## [Job]
Only the lines from the one with "green mouse [478,312,534,346]" through the end of the material are wanted, copied exactly and with the pictures left out.

****************

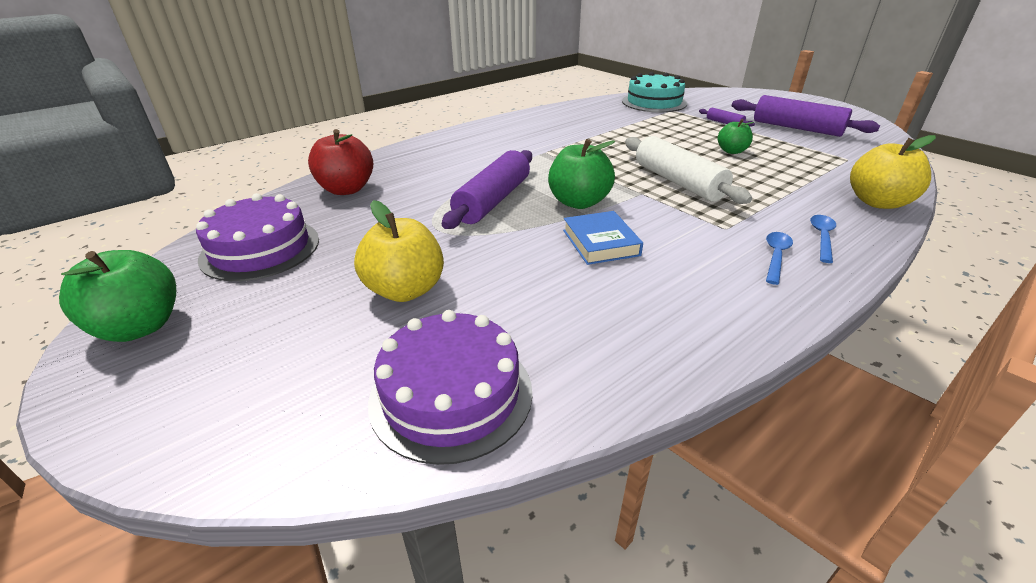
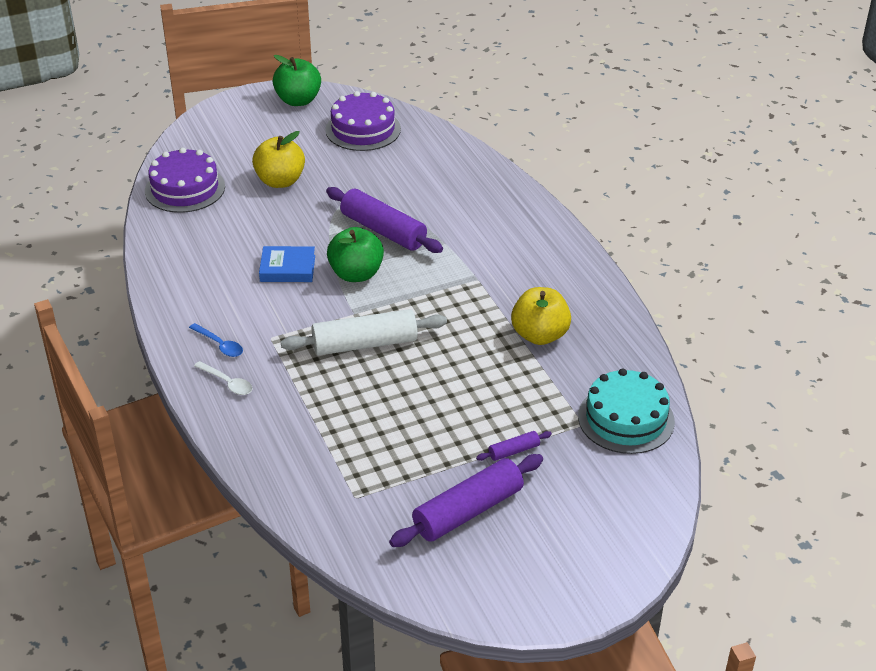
camera: 105 degrees right, 5 degrees up
red apple [308,129,373,195] -> none
green apple [718,119,754,154] -> none
blue spoon [810,215,836,263] -> white spoon [194,361,253,395]
yellow apple [850,135,936,209] -> yellow apple moved to [511,287,571,345]

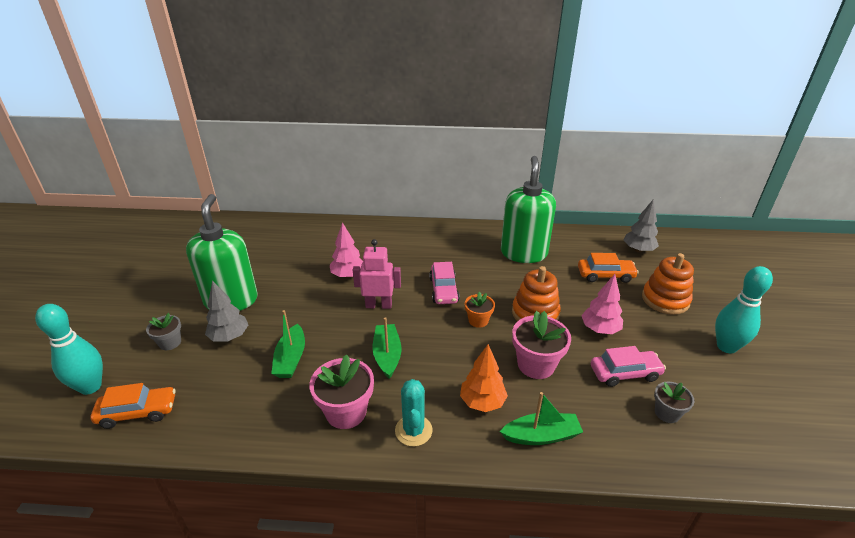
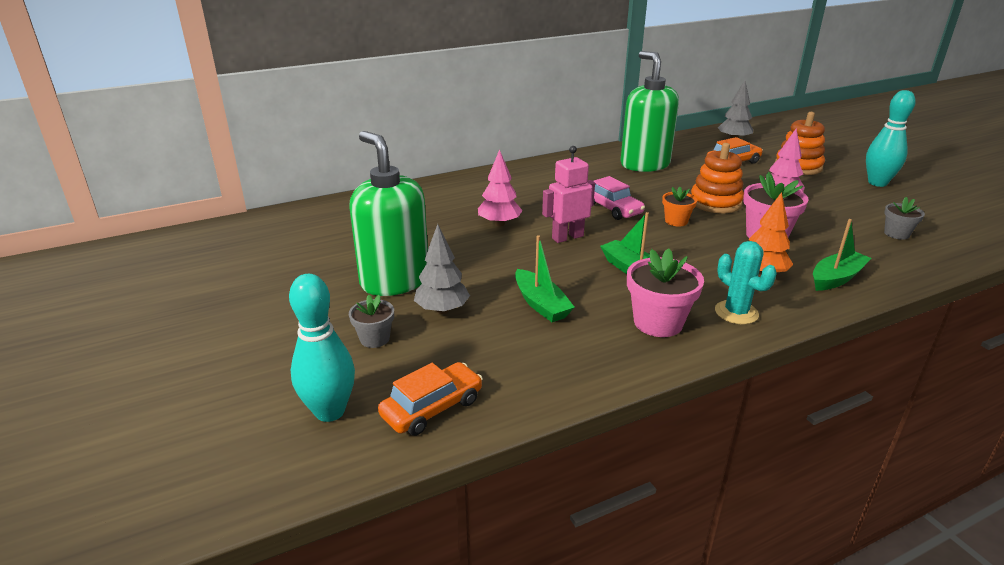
camera: 30 degrees left, 5 degrees down
pink car [591,346,666,387] -> none

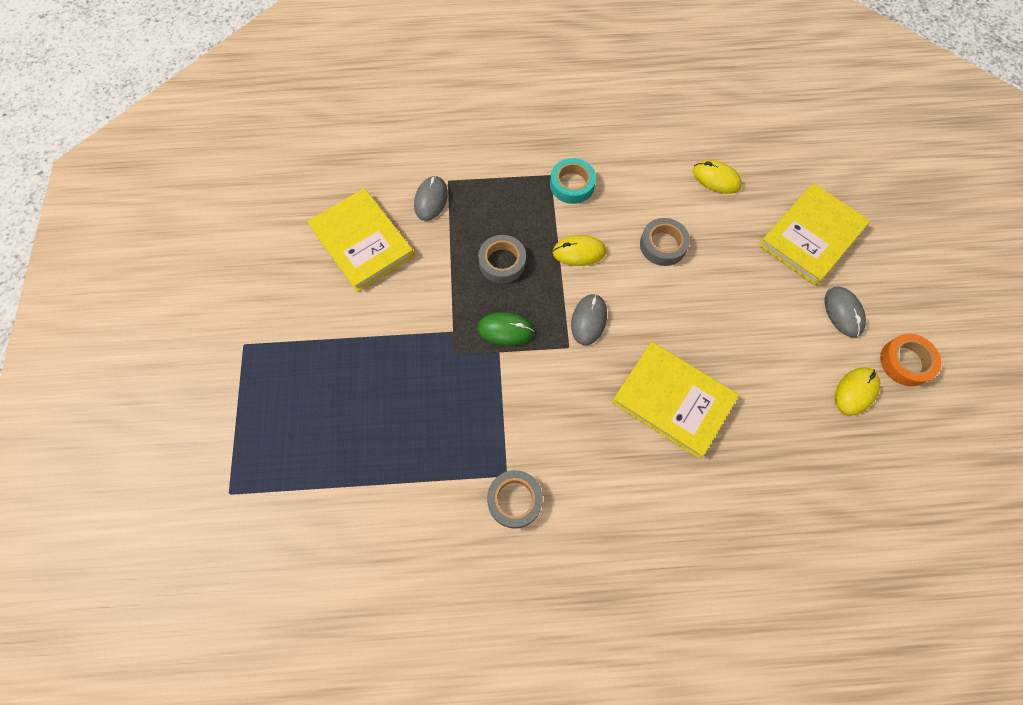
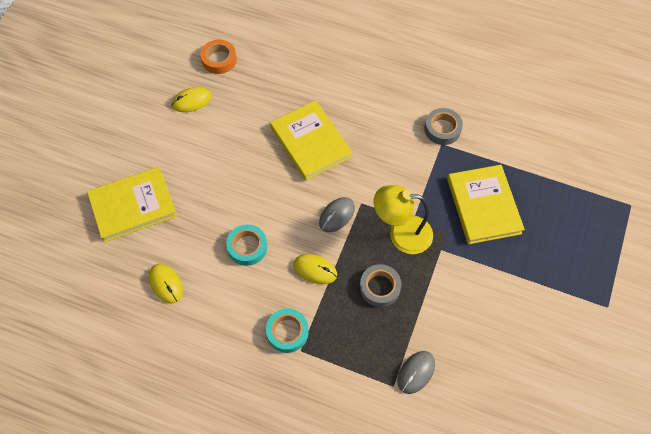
camera: 155 degrees left, 5 degrees down
yellow book [307,188,414,292] -> yellow book moved to [447,165,525,244]
green mouse [478,312,534,346] -> yellow lamp [374,185,433,254]
grey tape [640,218,690,266] -> turquoise tape [226,224,267,266]
grey mouse [825,287,866,337] -> none
orange tape [880,334,941,386] -> orange tape moved to [200,40,237,74]

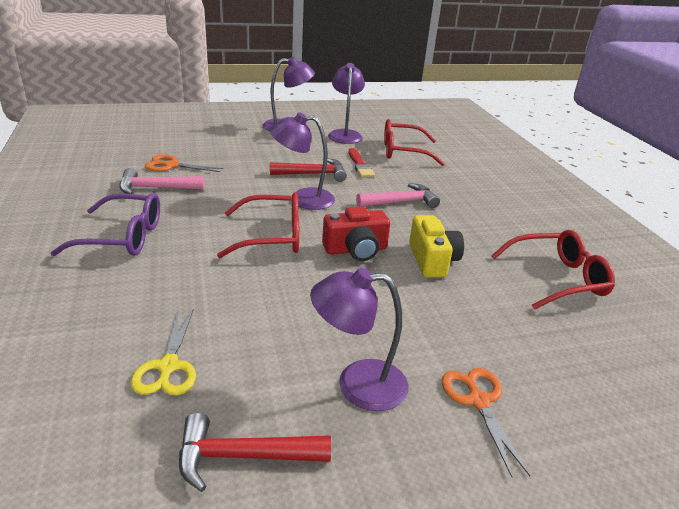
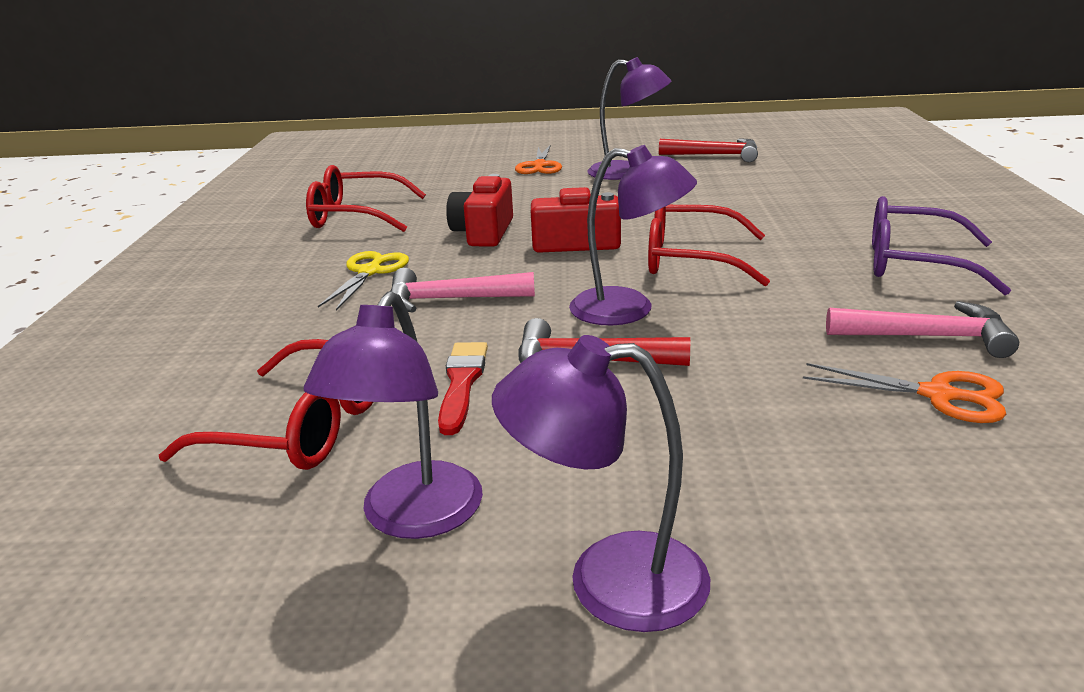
camera: 160 degrees left, 5 degrees down
yellow scissors [131,309,196,396] -> yellow scissors moved to [318,251,409,311]
yellow camera [409,215,464,278] -> red camera [446,174,513,247]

****************

## [Task solution]
green mouse [478,312,534,346] -> yellow lamp [374,185,433,254]
grey tape [640,218,690,266] -> turquoise tape [226,224,267,266]
grey mouse [825,287,866,337] -> none
orange tape [880,334,941,386] -> orange tape moved to [200,40,237,74]

camera: 160 degrees left, 5 degrees down
yellow scissors [131,309,196,396] -> yellow scissors moved to [318,251,409,311]
yellow camera [409,215,464,278] -> red camera [446,174,513,247]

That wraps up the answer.